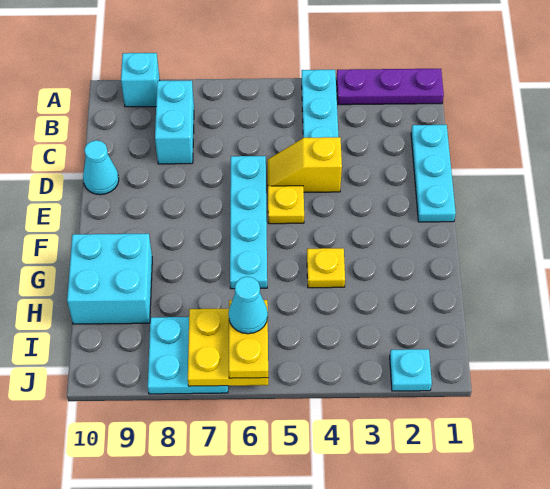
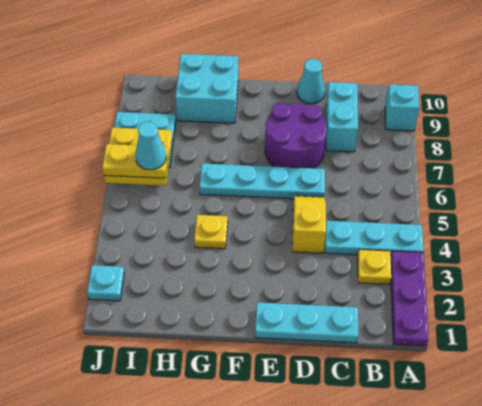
cyan brick B8:C8 level 1 -> cyan brick C8:C9 level 1
none -> purple round brick D7:E8 level 1
yellow plate E5 level 1 -> yellow plate B3 level 1

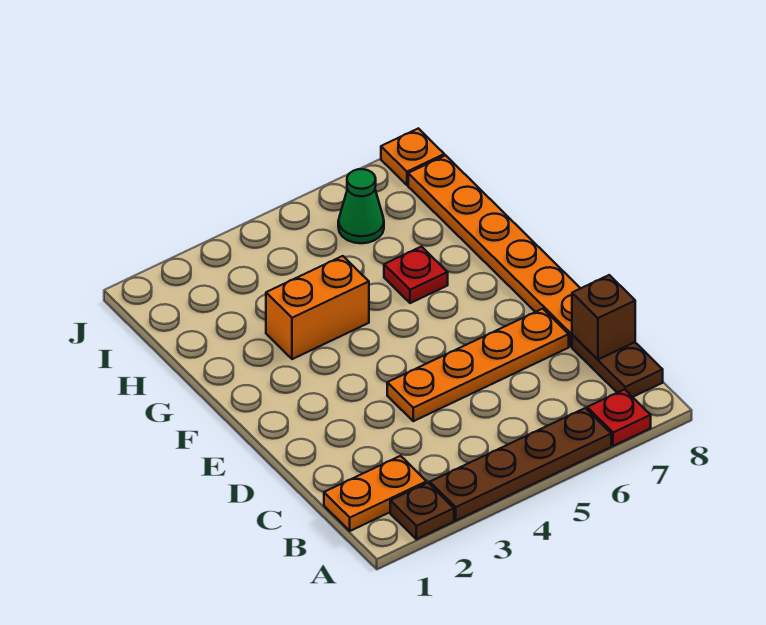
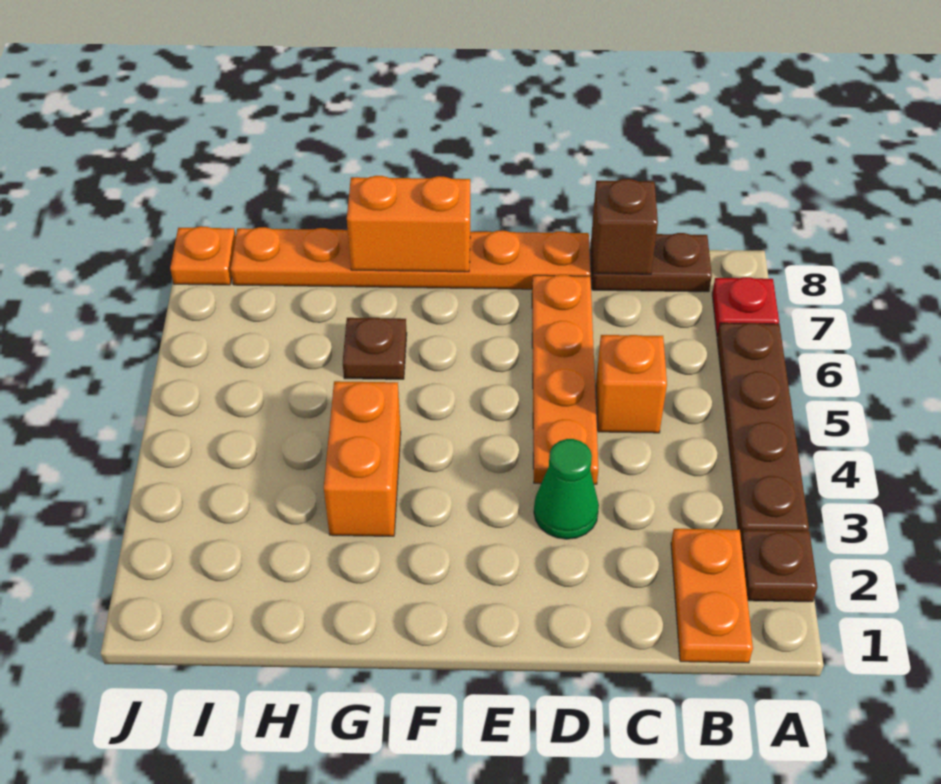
none -> orange brick C5 level 1
none -> orange brick F8:G8 level 2
red plate G6 level 1 -> brown plate G6 level 1
green cone I6 level 1 -> green cone D3 level 1

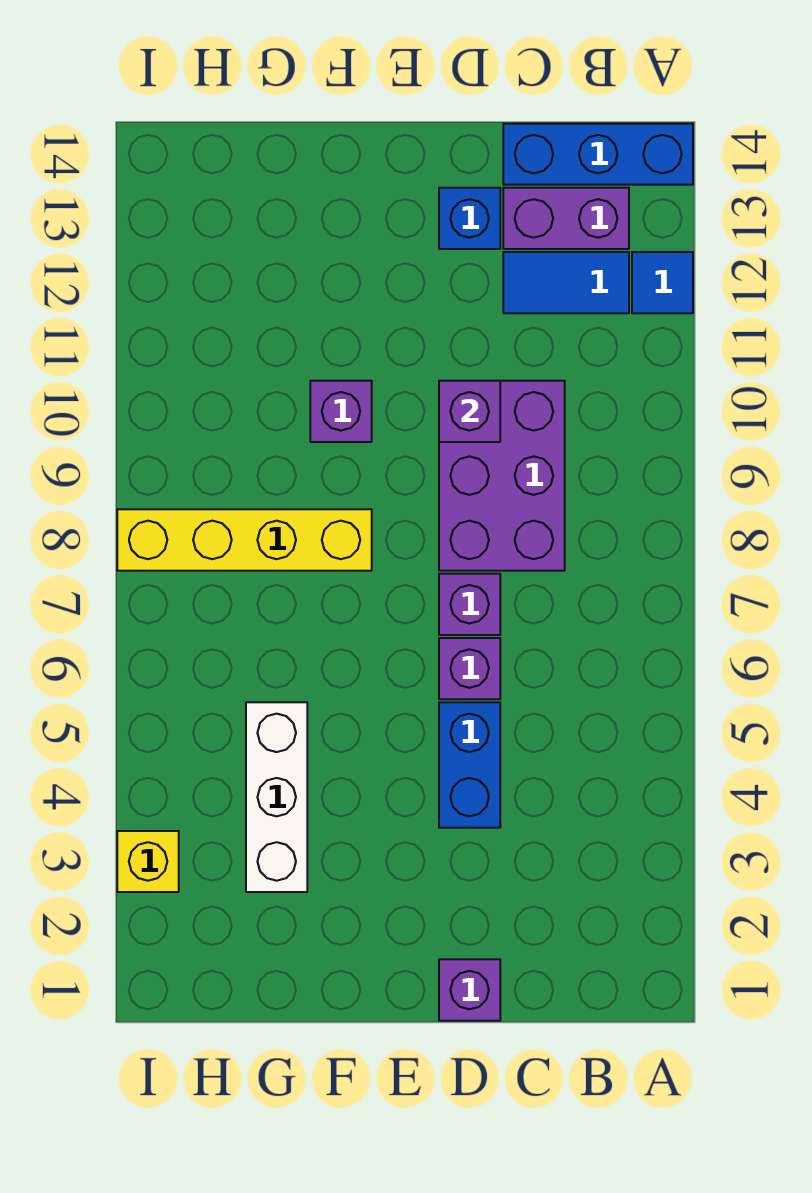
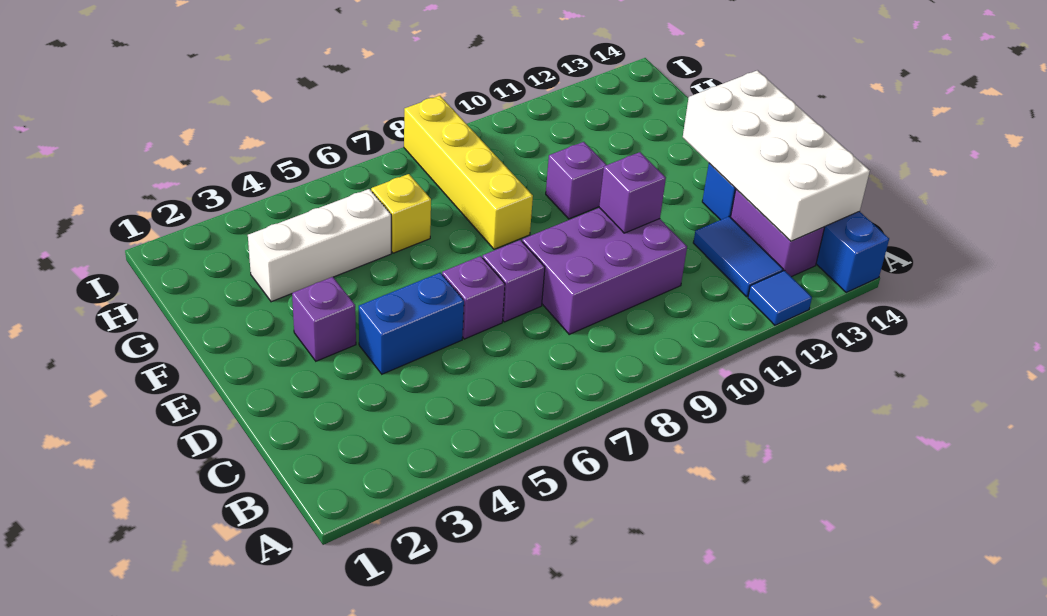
none -> white brick B13:E14 level 2
purple brick D1 level 1 -> purple brick E3 level 1
yellow brick I3 level 1 -> yellow brick G6 level 1

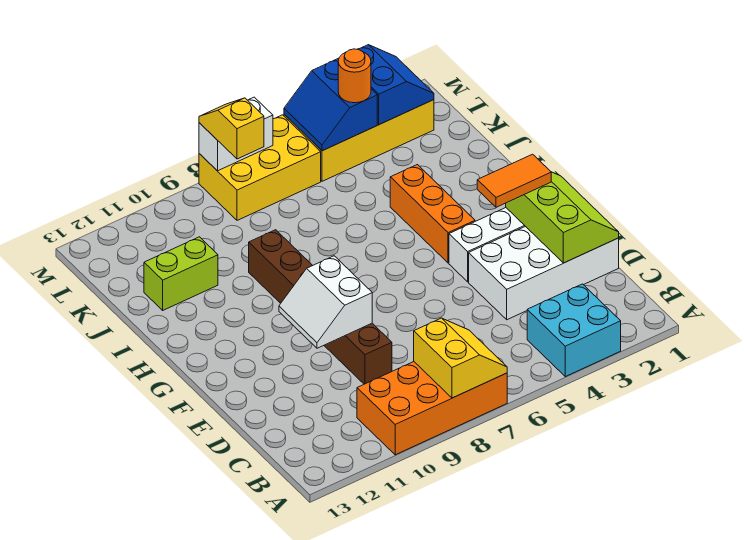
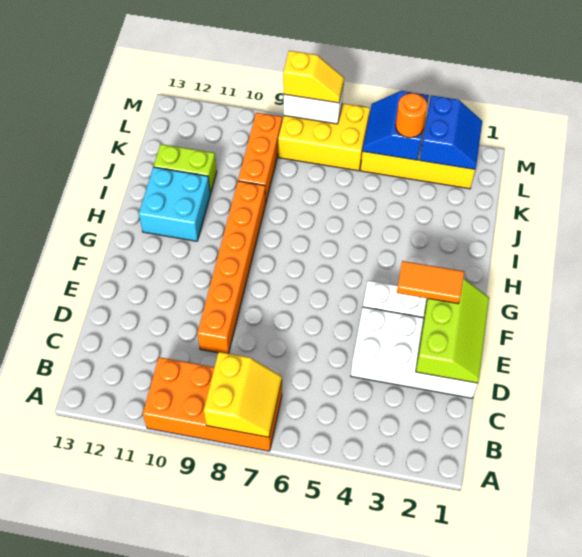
cyan brick A3:B4 level 1 -> cyan brick H11:I12 level 1
brown brick D9:I9 level 1 -> orange brick D9:I9 level 1
white slope E9:F10 level 2 top 9 -> none
orange brick G4:I4 level 1 -> orange brick J9:L9 level 1
yellow slope L8:M8 level 3 top L -> yellow slope M7:M8 level 3 top 8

# The problem
Without the pictures, repeat the line with "yellow plate E5" and every line after it to the end of the listing, and nothing else.

# Result
yellow plate E5 level 1 -> yellow plate B3 level 1

none -> orange brick C5 level 1
none -> orange brick F8:G8 level 2
red plate G6 level 1 -> brown plate G6 level 1
green cone I6 level 1 -> green cone D3 level 1

none -> white brick B13:E14 level 2
purple brick D1 level 1 -> purple brick E3 level 1
yellow brick I3 level 1 -> yellow brick G6 level 1

cyan brick A3:B4 level 1 -> cyan brick H11:I12 level 1
brown brick D9:I9 level 1 -> orange brick D9:I9 level 1
white slope E9:F10 level 2 top 9 -> none
orange brick G4:I4 level 1 -> orange brick J9:L9 level 1
yellow slope L8:M8 level 3 top L -> yellow slope M7:M8 level 3 top 8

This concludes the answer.